Please extract each line from the data below that contains the string "Jürgen". Case counts, so match it in that form only.

— Begin Dataset excerpts —

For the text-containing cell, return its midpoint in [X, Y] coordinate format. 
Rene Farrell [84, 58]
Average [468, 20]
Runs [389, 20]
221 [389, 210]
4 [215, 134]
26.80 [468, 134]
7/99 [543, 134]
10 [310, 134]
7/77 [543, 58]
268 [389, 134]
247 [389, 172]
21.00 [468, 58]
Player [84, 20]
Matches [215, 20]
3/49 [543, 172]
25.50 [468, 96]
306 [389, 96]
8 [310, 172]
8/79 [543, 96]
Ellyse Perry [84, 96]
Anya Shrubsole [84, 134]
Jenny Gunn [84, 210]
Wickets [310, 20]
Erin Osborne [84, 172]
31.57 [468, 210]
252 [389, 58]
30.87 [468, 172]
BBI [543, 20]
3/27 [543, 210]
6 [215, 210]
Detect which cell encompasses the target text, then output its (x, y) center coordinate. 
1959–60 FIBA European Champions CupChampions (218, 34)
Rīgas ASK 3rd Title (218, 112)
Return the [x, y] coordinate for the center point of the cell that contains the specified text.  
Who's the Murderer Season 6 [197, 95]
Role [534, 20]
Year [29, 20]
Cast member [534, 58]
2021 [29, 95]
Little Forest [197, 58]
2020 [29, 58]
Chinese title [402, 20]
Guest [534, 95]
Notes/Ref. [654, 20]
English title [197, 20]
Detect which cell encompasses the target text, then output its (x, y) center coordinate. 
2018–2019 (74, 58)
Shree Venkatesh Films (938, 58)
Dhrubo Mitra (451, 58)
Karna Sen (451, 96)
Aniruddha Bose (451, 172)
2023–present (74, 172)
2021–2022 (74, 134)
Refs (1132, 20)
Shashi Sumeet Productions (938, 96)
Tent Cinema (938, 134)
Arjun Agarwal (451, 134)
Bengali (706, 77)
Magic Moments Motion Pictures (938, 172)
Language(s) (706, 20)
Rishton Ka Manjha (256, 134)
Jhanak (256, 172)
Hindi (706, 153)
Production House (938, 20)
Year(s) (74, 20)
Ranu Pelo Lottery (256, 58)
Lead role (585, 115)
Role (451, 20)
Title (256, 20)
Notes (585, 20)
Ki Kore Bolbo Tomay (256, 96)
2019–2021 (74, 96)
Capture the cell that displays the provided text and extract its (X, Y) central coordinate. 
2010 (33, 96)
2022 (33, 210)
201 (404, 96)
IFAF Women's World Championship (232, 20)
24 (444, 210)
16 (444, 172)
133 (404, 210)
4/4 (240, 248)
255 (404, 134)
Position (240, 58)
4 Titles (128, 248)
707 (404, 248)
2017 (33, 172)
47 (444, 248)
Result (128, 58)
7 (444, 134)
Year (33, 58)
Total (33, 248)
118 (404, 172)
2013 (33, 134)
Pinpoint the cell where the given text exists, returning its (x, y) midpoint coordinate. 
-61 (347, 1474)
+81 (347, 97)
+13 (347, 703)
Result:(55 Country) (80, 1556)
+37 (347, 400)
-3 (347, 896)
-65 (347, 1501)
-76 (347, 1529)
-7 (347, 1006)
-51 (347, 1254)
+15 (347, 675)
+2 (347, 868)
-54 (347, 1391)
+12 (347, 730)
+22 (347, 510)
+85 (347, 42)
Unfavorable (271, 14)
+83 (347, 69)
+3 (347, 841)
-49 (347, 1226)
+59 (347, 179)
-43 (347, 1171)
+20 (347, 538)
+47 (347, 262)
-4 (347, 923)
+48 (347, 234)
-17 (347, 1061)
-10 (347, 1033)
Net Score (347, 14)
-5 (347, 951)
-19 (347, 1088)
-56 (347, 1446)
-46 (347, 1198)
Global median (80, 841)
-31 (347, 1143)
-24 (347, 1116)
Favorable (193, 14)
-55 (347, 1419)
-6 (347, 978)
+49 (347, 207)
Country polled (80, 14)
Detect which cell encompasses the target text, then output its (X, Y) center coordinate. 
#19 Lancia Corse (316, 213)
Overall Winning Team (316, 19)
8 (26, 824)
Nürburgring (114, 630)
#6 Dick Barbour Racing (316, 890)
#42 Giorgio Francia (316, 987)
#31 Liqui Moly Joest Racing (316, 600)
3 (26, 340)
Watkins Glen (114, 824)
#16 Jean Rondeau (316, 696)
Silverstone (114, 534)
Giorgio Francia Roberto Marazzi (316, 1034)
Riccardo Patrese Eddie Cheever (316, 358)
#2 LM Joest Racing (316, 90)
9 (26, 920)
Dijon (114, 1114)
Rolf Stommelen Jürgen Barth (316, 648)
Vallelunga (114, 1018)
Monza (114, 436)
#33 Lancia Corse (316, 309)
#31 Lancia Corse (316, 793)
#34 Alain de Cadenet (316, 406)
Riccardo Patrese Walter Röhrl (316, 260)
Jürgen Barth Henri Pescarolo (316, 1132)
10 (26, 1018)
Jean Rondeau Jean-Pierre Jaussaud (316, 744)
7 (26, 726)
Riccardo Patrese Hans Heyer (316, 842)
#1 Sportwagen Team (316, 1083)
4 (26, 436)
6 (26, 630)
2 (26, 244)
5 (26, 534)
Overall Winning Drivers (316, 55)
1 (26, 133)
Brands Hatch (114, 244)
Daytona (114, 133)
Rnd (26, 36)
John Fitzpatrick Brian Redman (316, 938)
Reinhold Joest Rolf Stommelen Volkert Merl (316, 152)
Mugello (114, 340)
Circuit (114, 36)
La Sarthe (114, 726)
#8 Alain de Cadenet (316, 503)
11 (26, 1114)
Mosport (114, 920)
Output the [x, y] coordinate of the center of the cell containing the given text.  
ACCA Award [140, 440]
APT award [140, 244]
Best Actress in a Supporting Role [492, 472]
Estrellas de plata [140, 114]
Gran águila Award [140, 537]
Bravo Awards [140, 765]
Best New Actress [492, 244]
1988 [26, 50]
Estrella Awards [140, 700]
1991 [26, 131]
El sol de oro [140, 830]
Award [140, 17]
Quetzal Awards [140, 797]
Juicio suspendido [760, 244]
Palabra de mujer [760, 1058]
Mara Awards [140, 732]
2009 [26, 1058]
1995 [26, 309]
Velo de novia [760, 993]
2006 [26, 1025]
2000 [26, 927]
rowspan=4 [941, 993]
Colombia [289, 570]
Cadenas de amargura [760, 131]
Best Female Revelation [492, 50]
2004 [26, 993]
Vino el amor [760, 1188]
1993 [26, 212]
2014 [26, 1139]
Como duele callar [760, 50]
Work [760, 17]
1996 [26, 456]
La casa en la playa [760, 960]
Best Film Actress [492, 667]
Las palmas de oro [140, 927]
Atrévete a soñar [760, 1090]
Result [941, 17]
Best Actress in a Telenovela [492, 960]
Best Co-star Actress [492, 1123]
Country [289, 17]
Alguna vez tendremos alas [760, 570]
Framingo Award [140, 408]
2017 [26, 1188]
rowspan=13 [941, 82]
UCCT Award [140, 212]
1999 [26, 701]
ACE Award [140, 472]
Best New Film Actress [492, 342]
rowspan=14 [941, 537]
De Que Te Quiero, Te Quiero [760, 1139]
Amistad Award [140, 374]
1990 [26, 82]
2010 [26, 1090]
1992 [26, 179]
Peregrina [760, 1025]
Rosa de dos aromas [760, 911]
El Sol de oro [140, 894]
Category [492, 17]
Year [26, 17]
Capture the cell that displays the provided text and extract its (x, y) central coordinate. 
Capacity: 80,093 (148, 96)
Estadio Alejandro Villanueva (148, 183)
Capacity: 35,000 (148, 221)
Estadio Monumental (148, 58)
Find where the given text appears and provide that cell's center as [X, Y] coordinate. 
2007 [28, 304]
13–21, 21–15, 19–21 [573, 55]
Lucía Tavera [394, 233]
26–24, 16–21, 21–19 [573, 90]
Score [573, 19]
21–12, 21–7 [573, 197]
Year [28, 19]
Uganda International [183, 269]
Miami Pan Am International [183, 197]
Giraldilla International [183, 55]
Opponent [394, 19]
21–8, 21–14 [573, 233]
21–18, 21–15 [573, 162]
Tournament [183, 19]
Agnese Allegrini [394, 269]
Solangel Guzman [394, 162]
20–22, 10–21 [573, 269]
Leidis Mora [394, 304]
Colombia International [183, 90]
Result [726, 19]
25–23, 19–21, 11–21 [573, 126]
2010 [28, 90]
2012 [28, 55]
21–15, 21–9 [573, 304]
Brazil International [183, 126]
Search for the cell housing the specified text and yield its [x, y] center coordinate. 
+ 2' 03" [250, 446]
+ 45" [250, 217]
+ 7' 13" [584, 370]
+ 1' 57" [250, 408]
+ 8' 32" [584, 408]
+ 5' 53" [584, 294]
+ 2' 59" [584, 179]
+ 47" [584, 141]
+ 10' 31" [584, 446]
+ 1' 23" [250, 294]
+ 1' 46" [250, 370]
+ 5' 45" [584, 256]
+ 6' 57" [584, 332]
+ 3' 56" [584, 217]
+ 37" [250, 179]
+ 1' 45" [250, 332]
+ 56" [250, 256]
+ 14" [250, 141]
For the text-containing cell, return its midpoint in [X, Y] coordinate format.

— End Dataset excerpts —

**Output for this exercise:**
Rolf Stommelen Jürgen Barth (316, 648)
Jürgen Barth Henri Pescarolo (316, 1132)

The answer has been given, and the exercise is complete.